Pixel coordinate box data
# # # # #

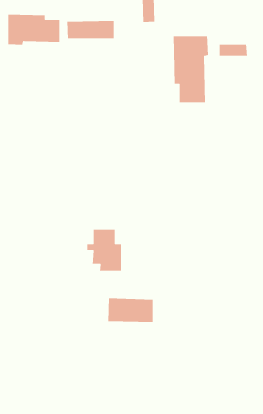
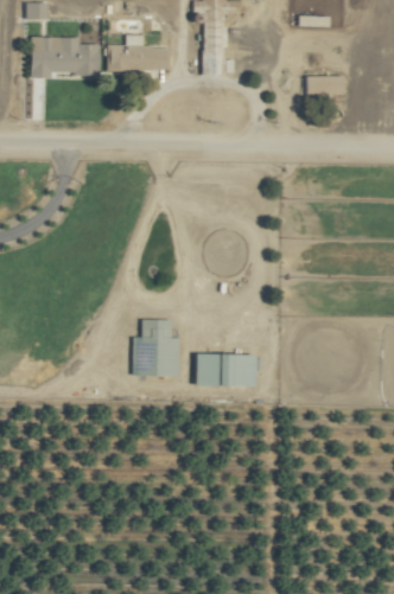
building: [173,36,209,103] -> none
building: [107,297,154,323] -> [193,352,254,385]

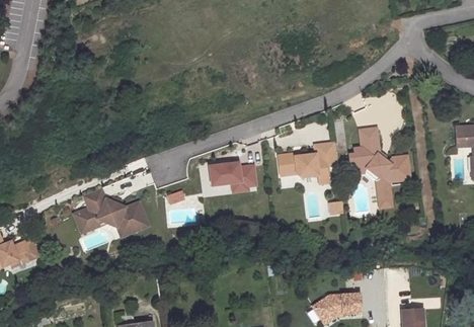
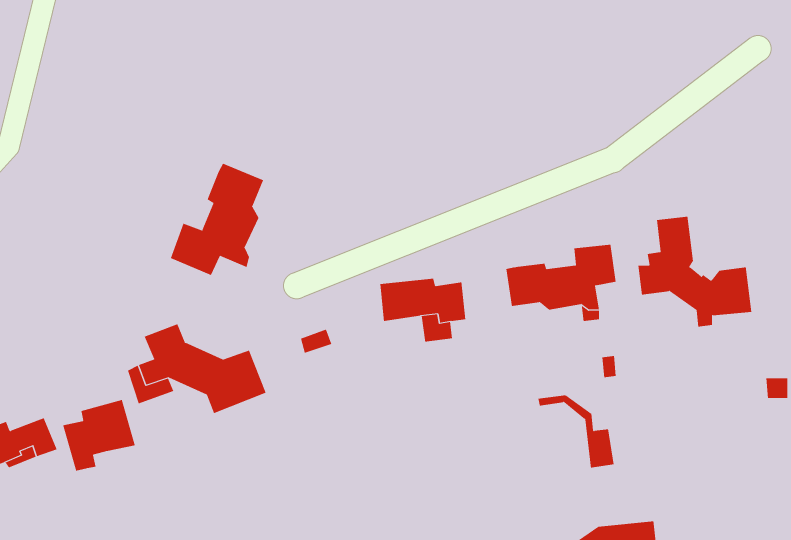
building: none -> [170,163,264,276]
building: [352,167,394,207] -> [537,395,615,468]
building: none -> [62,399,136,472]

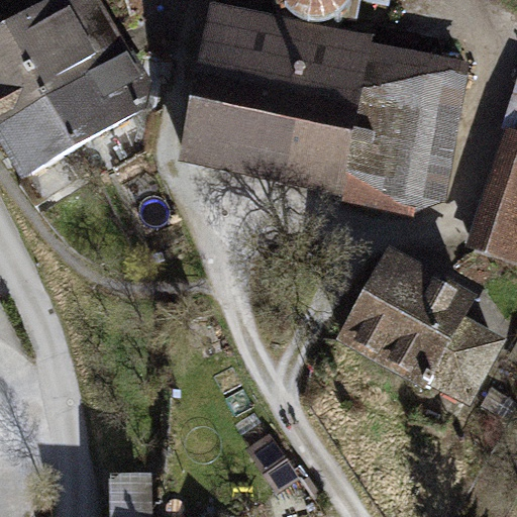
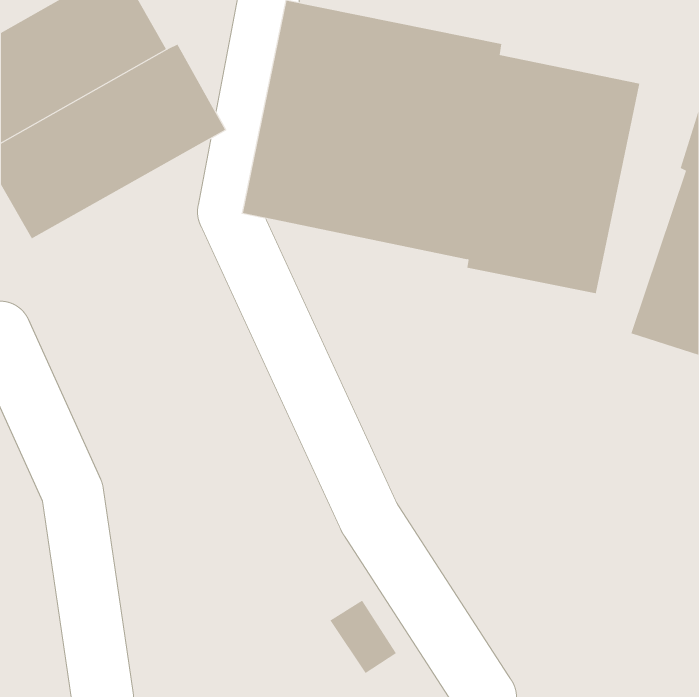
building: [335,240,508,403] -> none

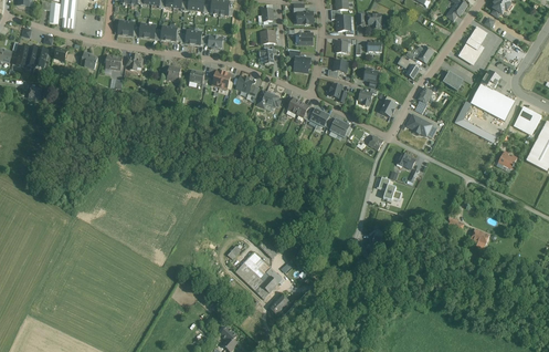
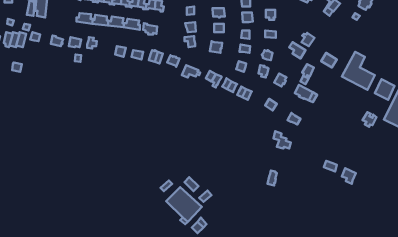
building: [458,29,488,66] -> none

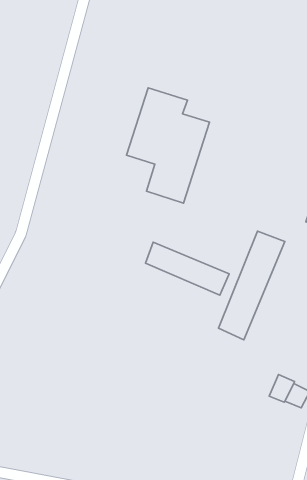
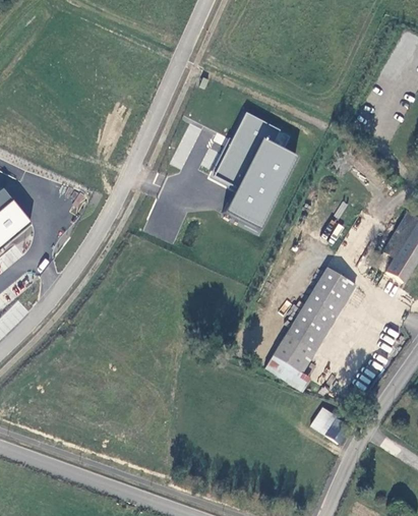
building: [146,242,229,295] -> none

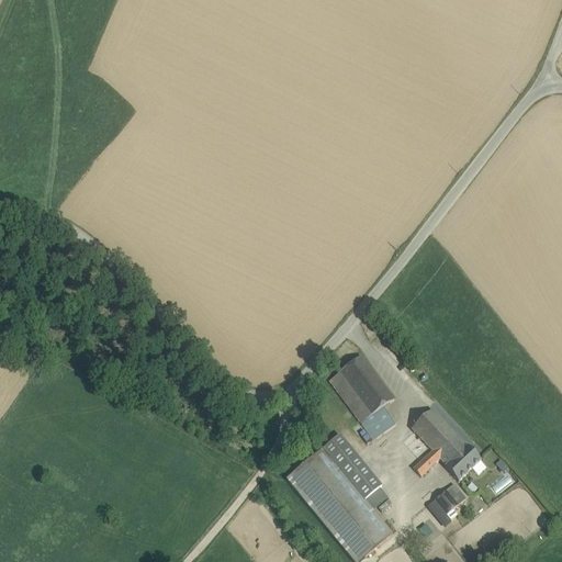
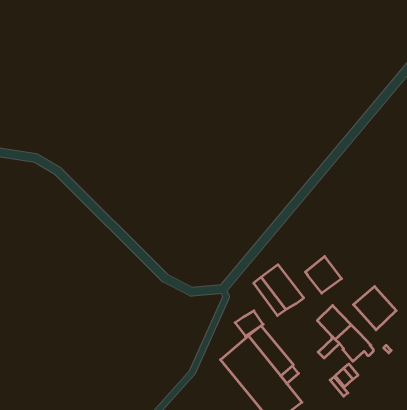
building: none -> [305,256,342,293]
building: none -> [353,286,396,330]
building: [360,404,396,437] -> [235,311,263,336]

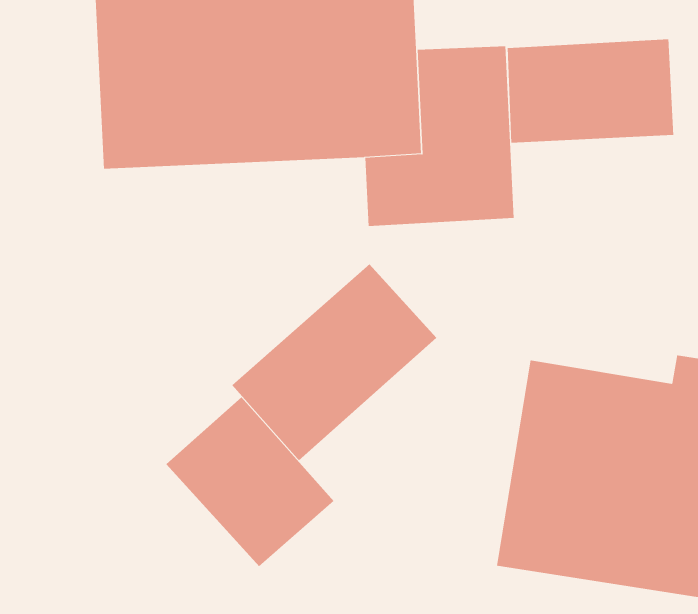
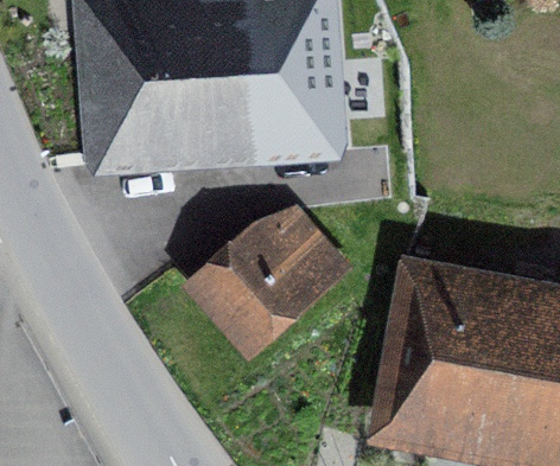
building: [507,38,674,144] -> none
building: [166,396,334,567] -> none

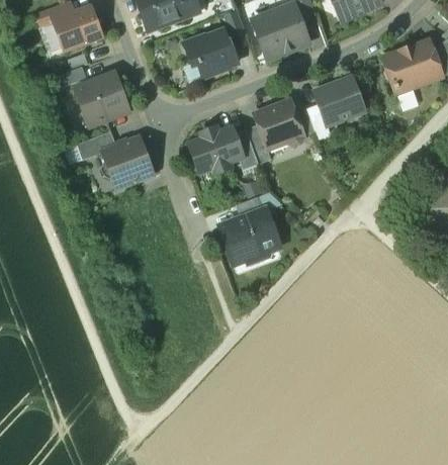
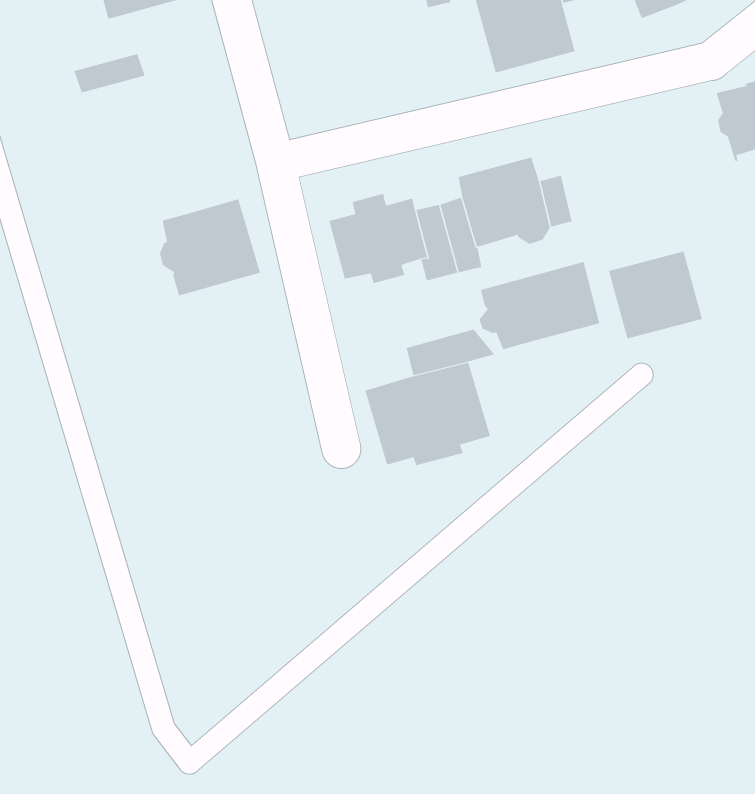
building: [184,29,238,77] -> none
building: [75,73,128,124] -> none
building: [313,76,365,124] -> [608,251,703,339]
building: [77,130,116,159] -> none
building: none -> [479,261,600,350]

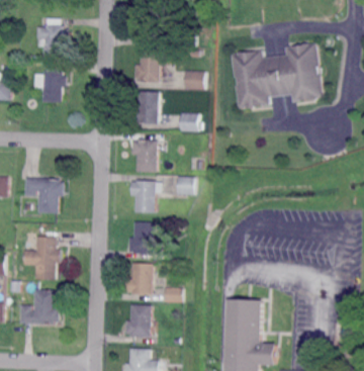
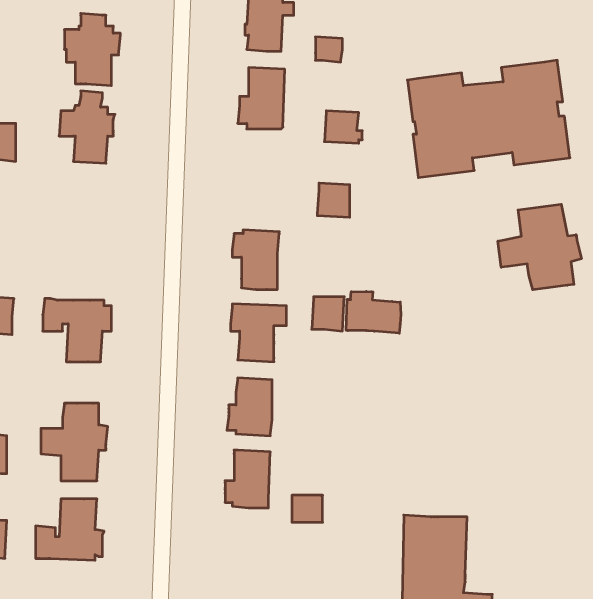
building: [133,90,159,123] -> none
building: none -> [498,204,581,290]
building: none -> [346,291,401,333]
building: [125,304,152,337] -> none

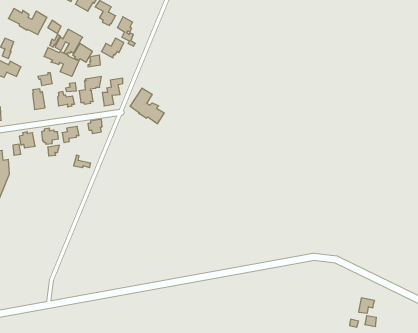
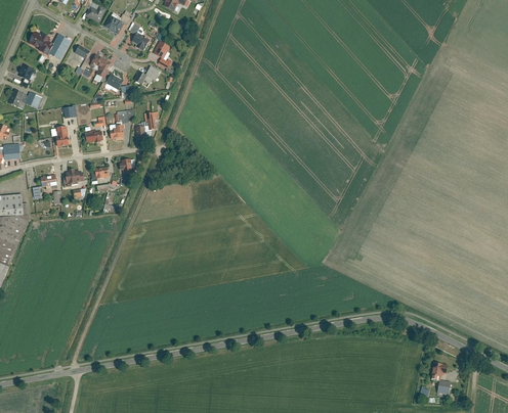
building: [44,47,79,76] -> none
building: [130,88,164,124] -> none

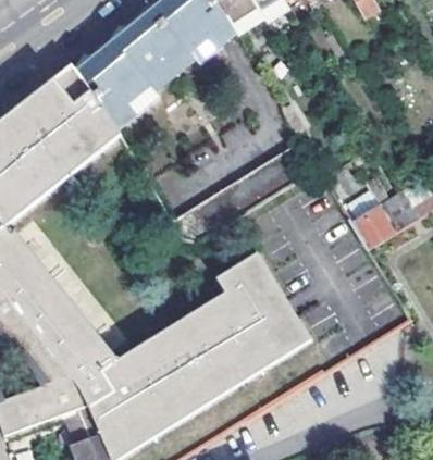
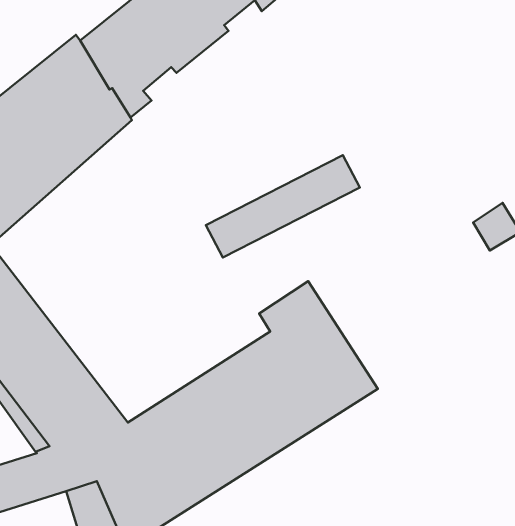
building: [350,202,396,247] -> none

# # # # #

## Work request
Retype exactly the lines above, starting at the line containing "building: [44,47,79,76] -> none" and ending with the last line, both included; leave out the pictures.

## Result of the exercise
building: [44,47,79,76] -> none
building: [130,88,164,124] -> none

building: [350,202,396,247] -> none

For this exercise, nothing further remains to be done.